• _Input_
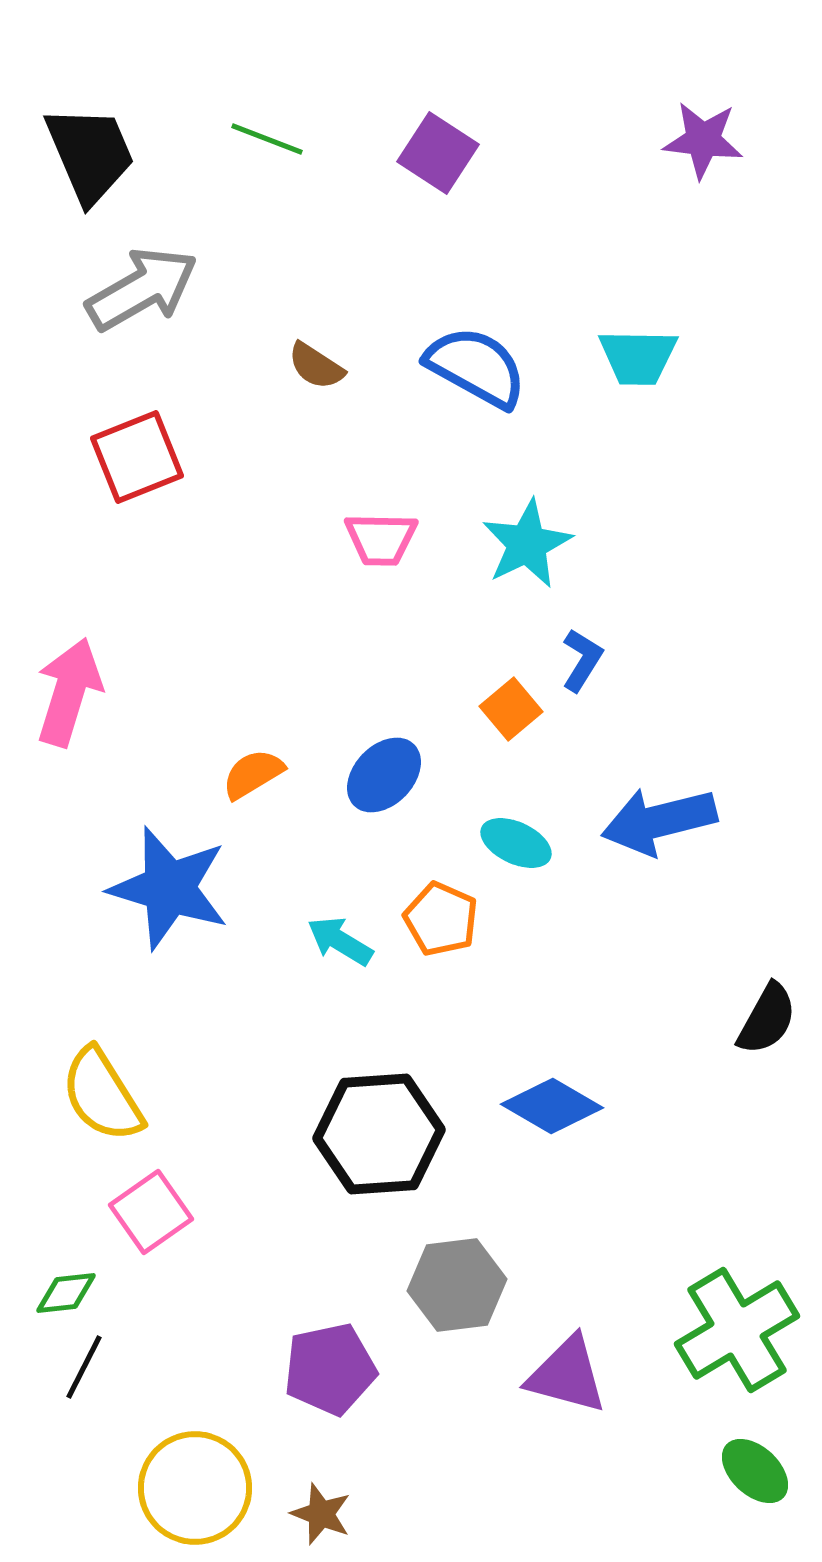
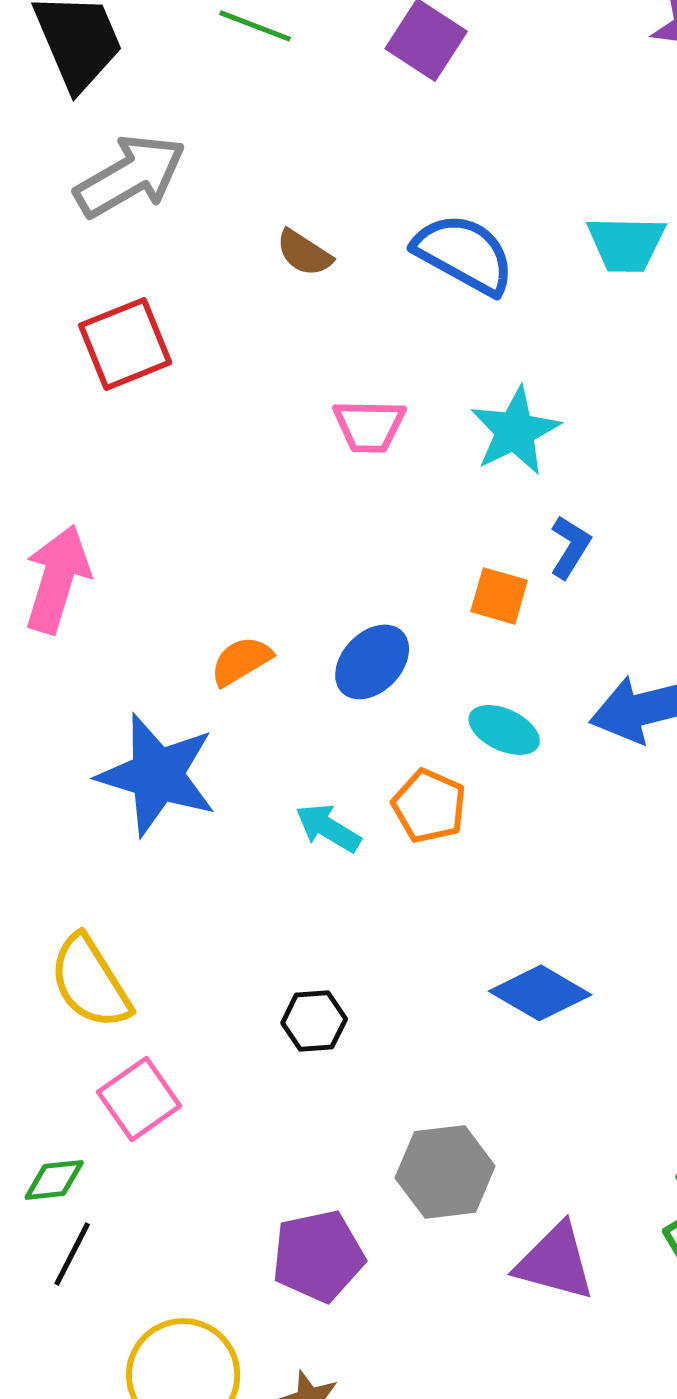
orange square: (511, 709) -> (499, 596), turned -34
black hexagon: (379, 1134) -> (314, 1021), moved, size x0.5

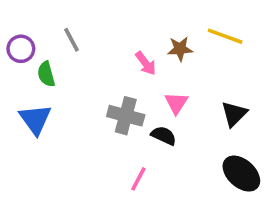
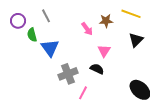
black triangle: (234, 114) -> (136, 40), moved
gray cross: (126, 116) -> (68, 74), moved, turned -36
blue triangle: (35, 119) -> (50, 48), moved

* * *

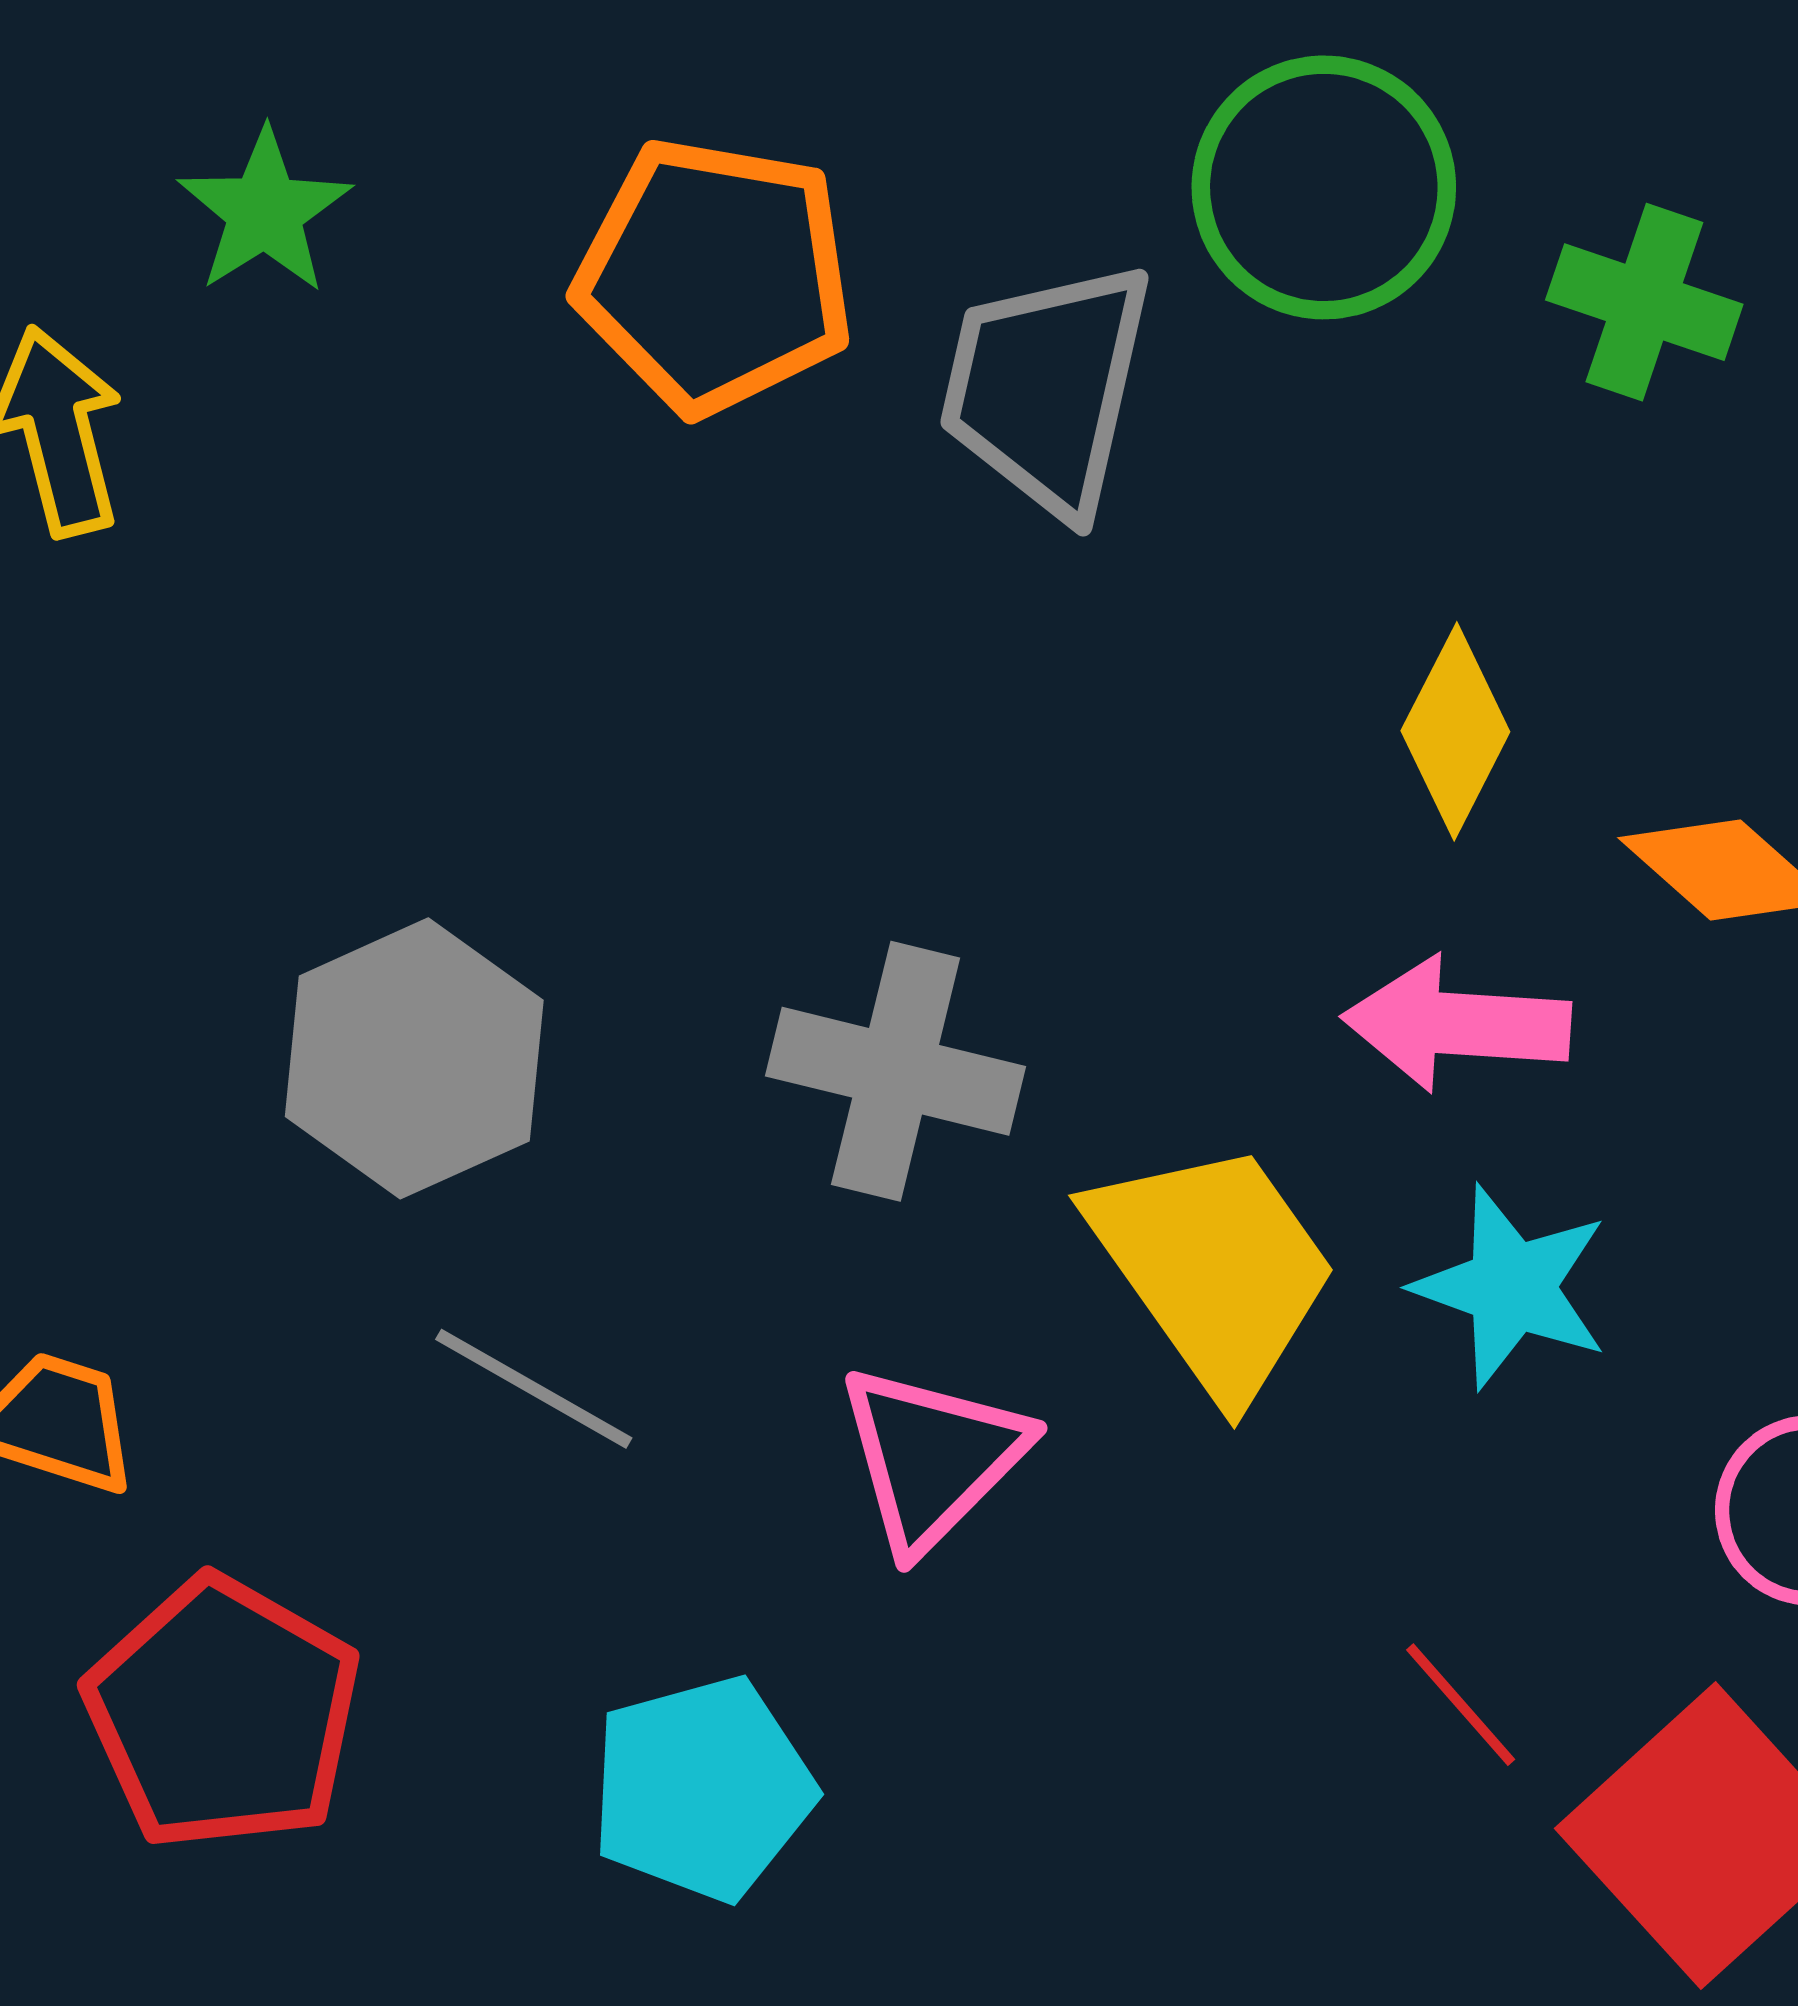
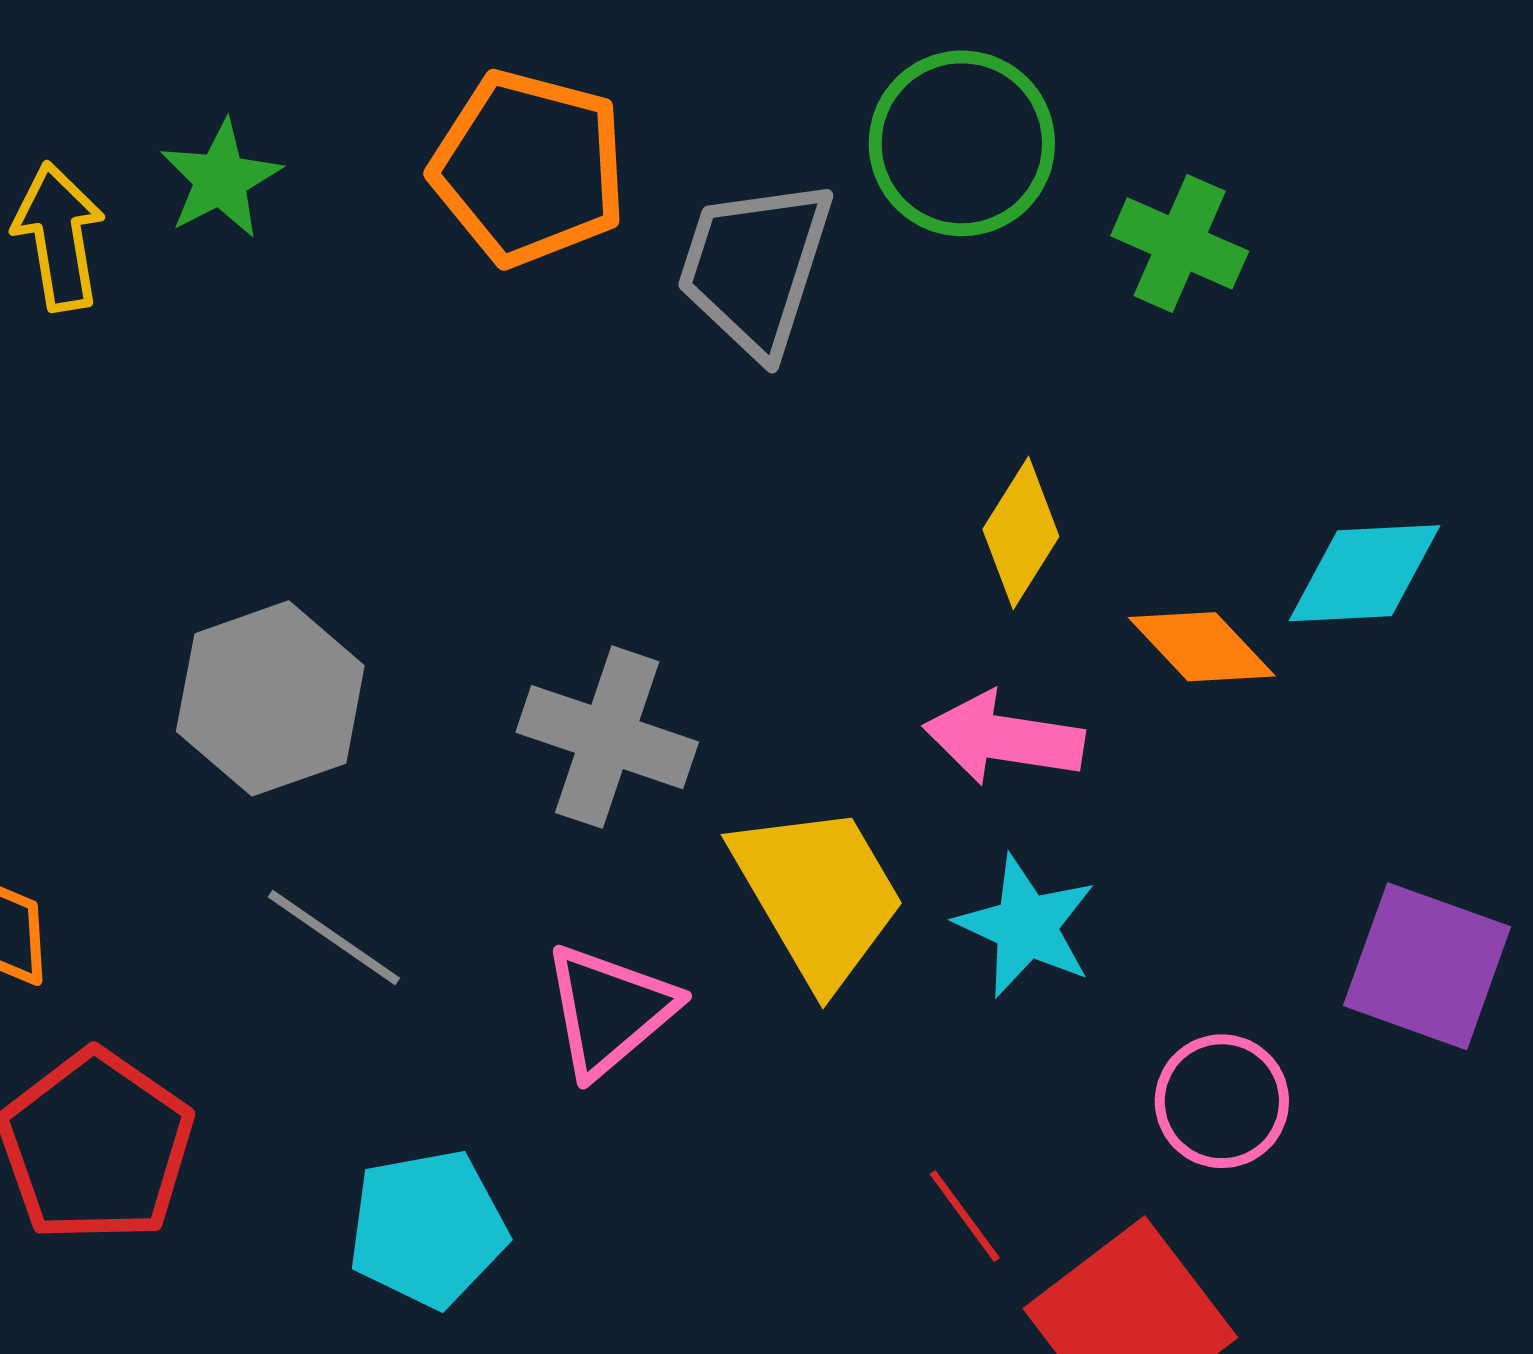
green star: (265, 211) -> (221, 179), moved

• _How to complete this task_
Leave out every picture, and copy exactly the lines above starting at the one holding "orange square: (511, 709)" and ending at the one holding "blue triangle: (35, 119) -> (50, 48), moved", no more and no less.

• _Written reply_
orange square: (511, 709) -> (499, 596), turned -34
black hexagon: (379, 1134) -> (314, 1021), moved, size x0.5

black triangle: (234, 114) -> (136, 40), moved
gray cross: (126, 116) -> (68, 74), moved, turned -36
blue triangle: (35, 119) -> (50, 48), moved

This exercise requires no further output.